Your goal =
Scan the data below and copy each line where "green" occurs.

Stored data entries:
═══

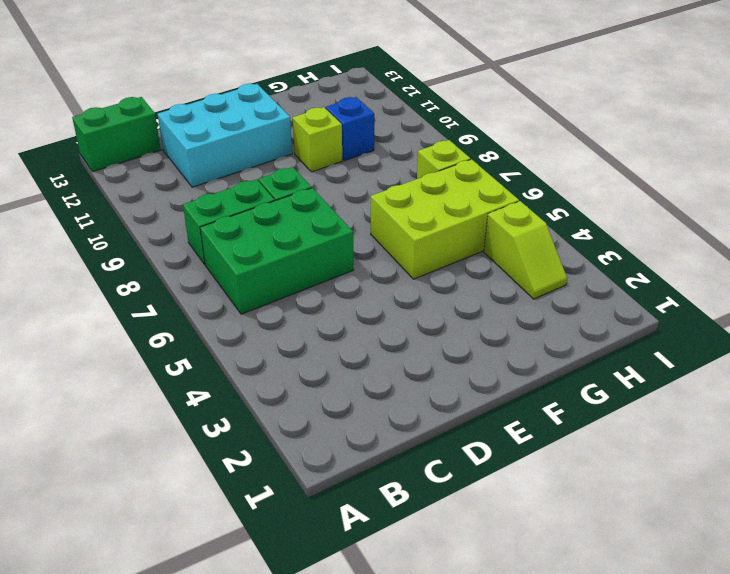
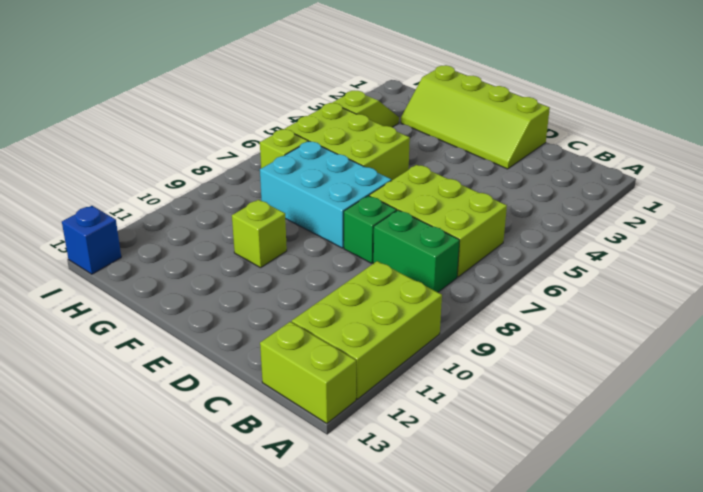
none -> lime 2x3 brick [292,261,442,399]
green 1x2 brick [72,97,161,172] -> lime 1x2 brick [260,322,356,424]
green 2x3 brick [200,188,354,314] -> lime 2x3 brick [369,165,507,277]
cyan 2x3 brick [158,84,292,187] -> cyan 2x3 brick moved to [260,141,391,248]
none -> lime 2x4 slope [401,65,550,169]
blue 1x1 brick [326,97,374,161] -> blue 1x1 brick moved to [62,206,121,274]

═══

Exercise answer =
green 1x2 brick [72,97,161,172] -> lime 1x2 brick [260,322,356,424]
green 2x3 brick [200,188,354,314] -> lime 2x3 brick [369,165,507,277]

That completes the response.